#### [TASK GOAL]
In the data below, find every line with the word "missing" and copy it.

#### [PROVIDED DATA]
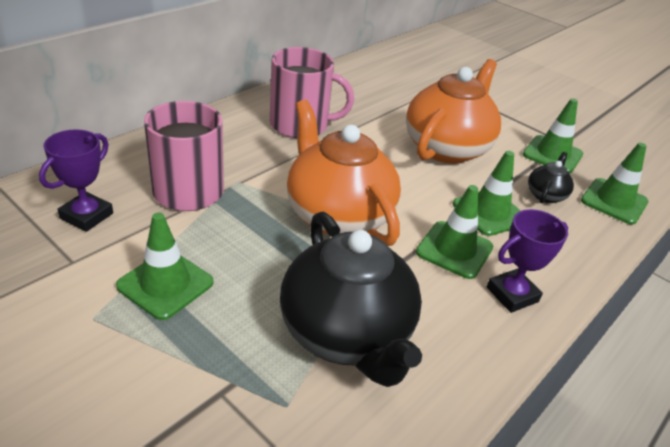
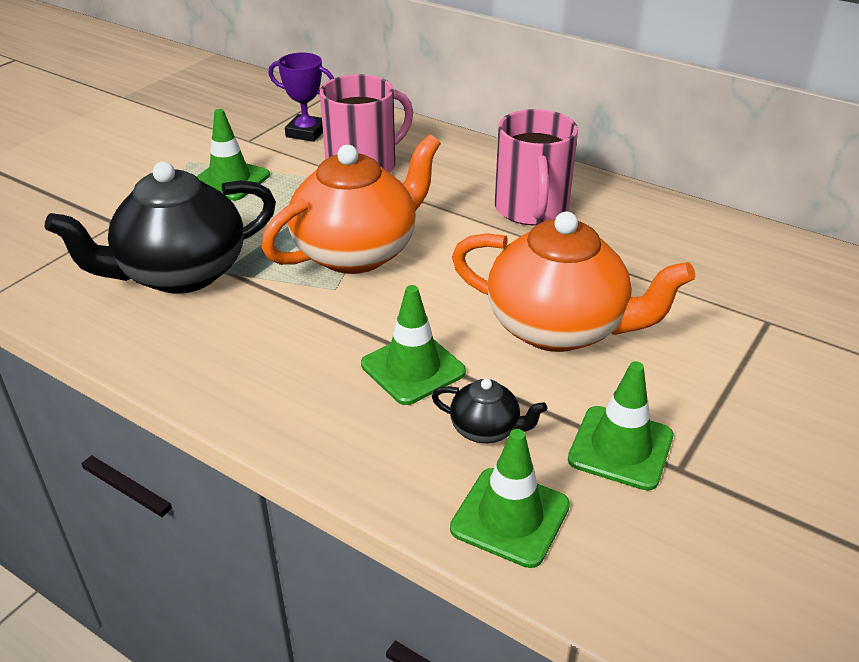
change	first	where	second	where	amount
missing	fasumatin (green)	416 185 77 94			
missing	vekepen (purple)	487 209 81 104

#### [TASK ANSWER]
missing	fasumatin (green)	416 185 77 94			
missing	vekepen (purple)	487 209 81 104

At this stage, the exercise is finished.